* **THE PROBLEM**: Output only the lines below from the one containing "HALL3 pin OUT: D23 -> D5" to the one containing "OLED1 pin SDA: D21 -> D27", exactly as written, both ends kept.

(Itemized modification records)
*** Block opens ***
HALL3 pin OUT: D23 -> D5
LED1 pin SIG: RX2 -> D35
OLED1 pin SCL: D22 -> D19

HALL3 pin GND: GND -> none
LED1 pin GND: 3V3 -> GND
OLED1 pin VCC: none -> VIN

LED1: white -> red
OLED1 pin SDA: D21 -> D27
*** Block closes ***
*** Block opens ***
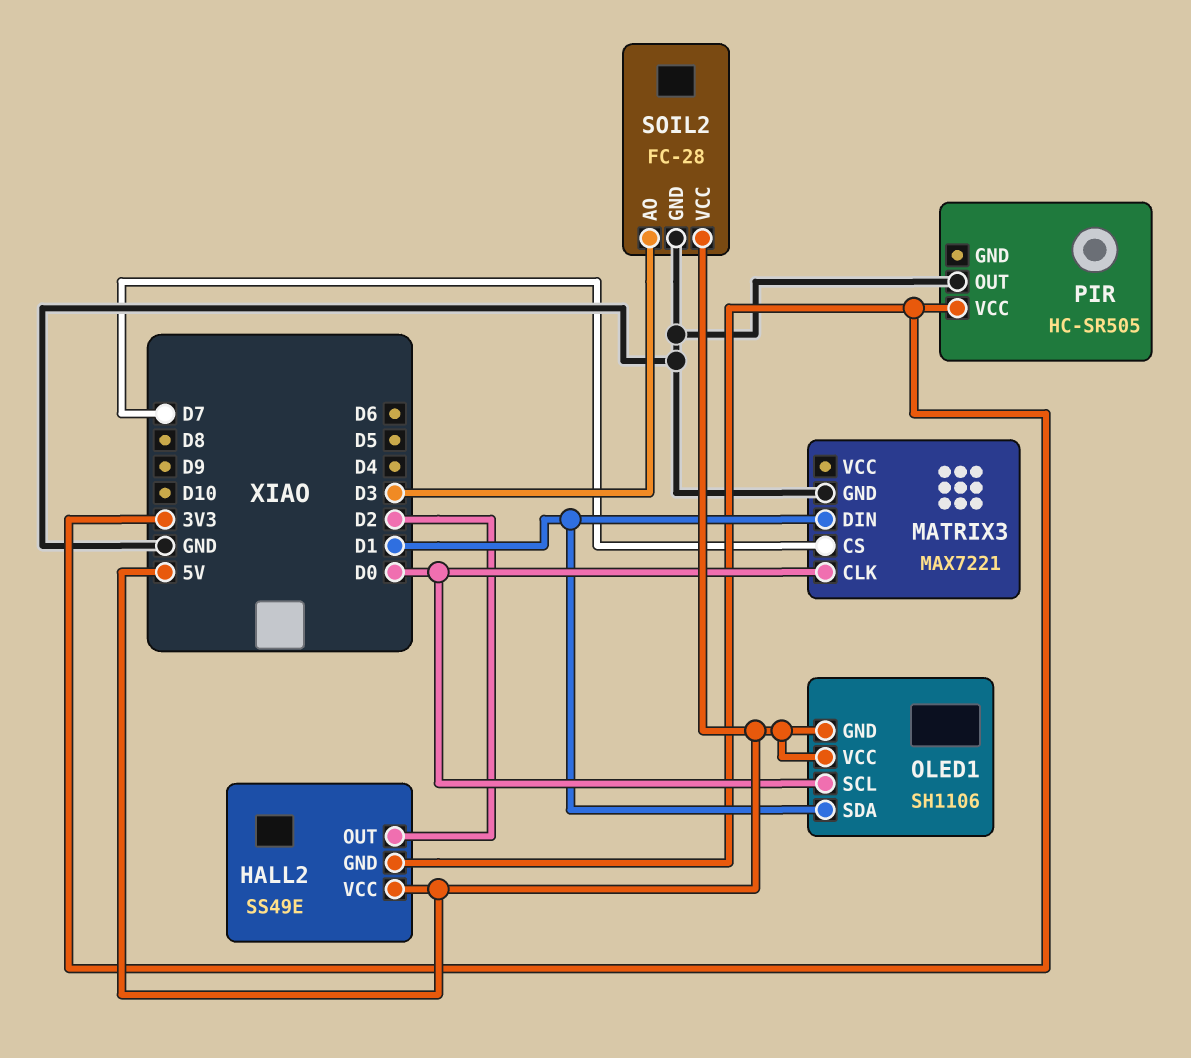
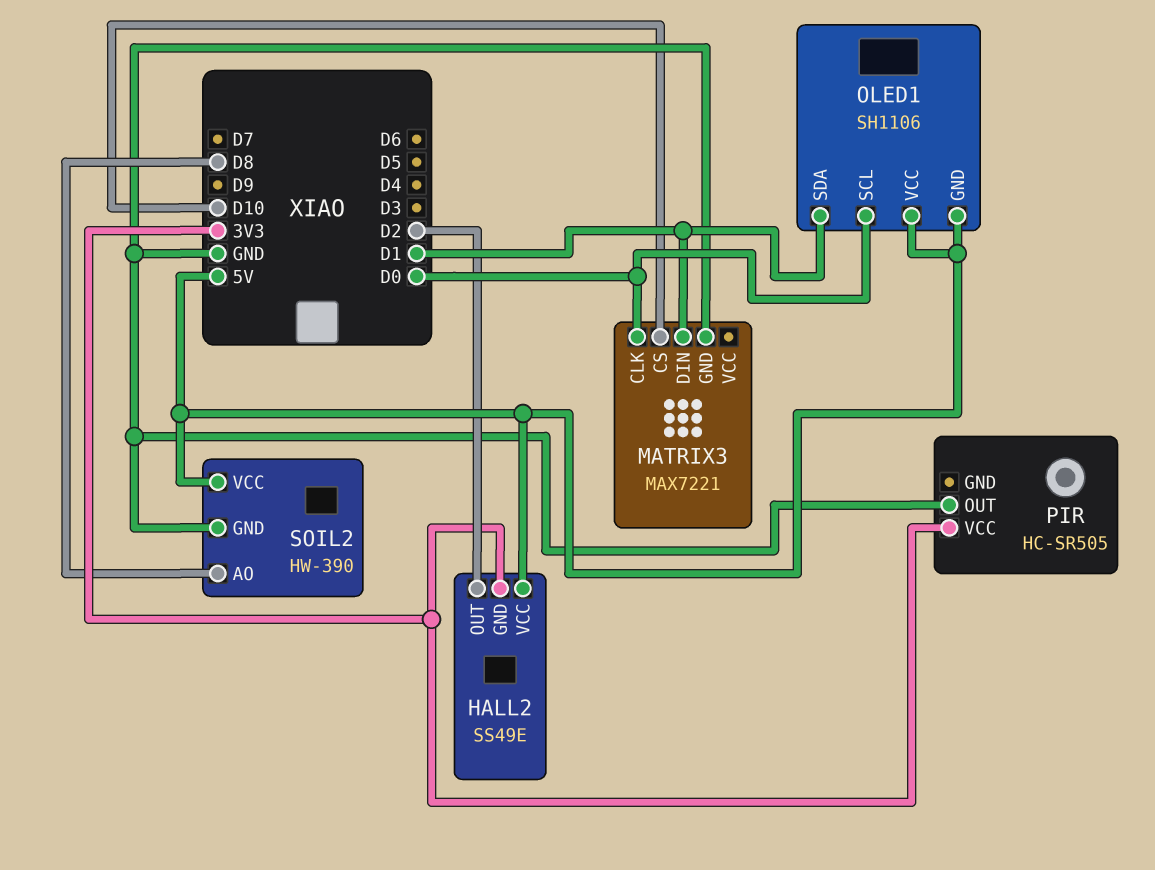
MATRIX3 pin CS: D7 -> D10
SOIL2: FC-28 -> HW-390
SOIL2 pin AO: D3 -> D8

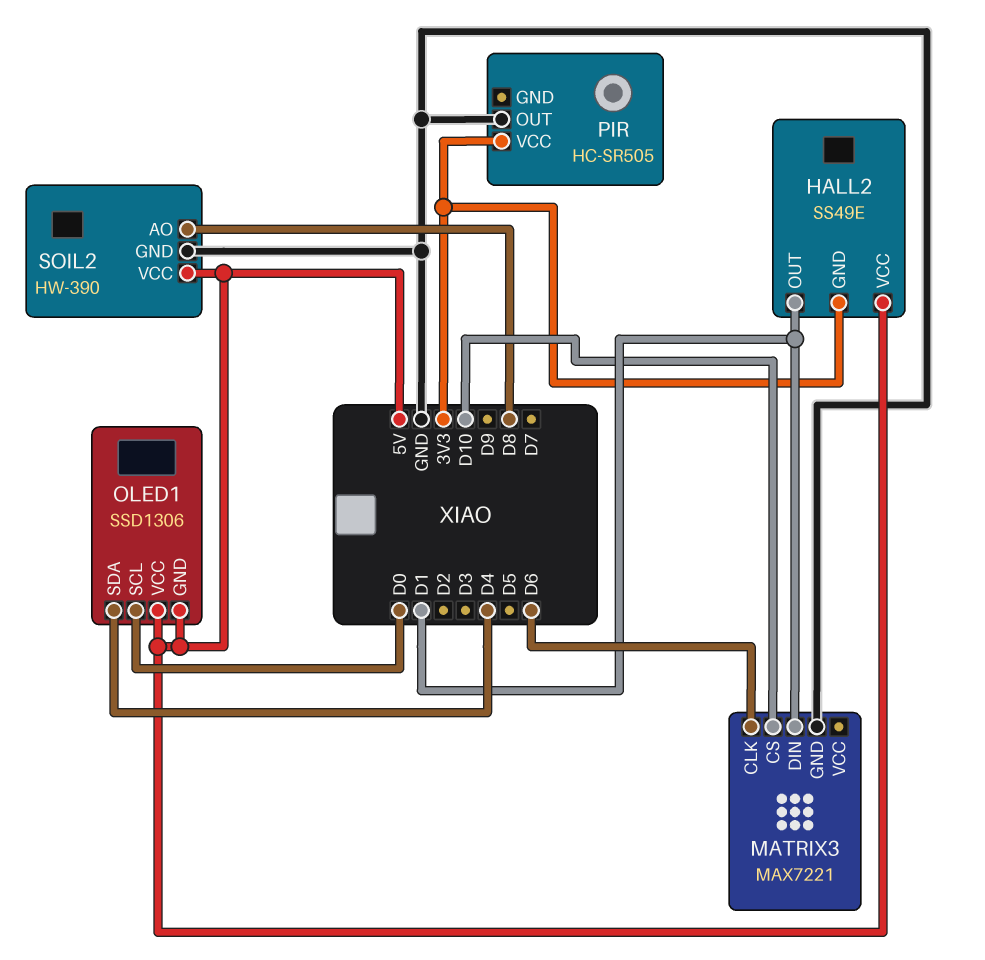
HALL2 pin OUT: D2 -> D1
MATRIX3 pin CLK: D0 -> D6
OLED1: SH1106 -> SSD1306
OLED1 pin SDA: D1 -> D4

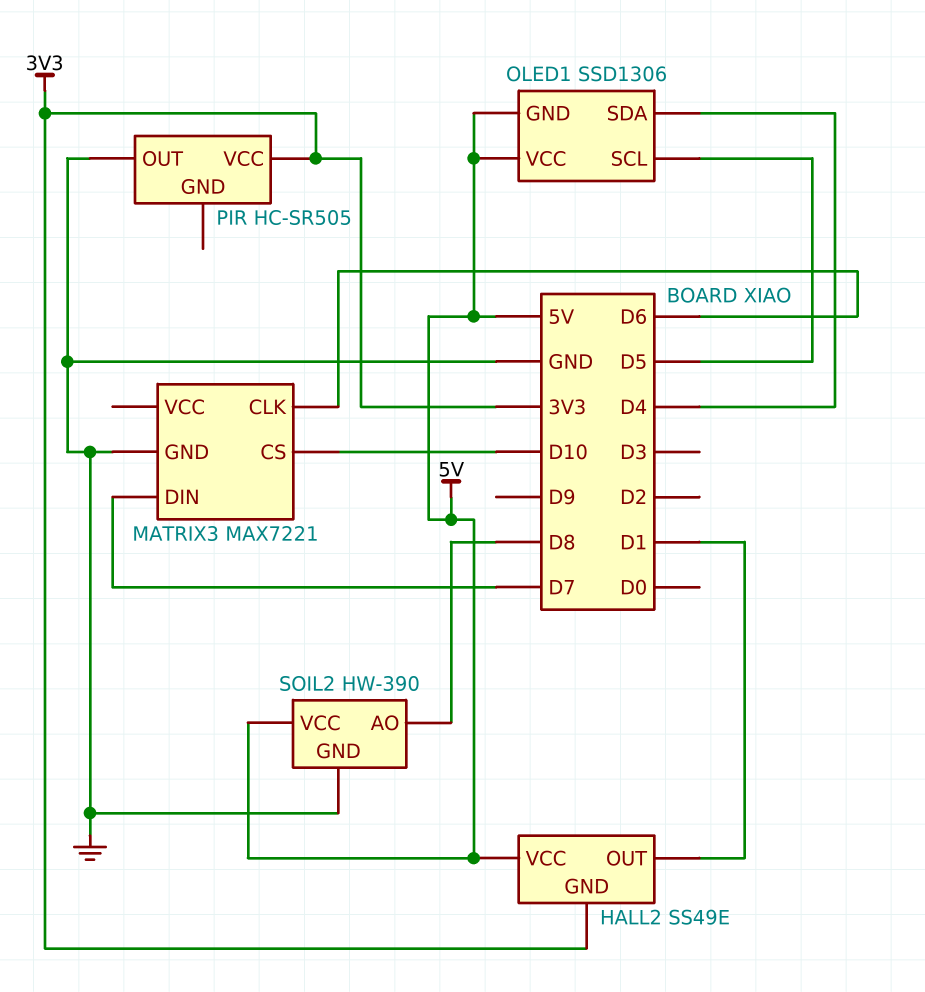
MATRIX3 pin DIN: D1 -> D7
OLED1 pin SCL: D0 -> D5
*** Block closes ***
* **WRITTEN SOLUTION**:
HALL3 pin OUT: D23 -> D5
LED1 pin SIG: RX2 -> D35
OLED1 pin SCL: D22 -> D19

HALL3 pin GND: GND -> none
LED1 pin GND: 3V3 -> GND
OLED1 pin VCC: none -> VIN

LED1: white -> red
OLED1 pin SDA: D21 -> D27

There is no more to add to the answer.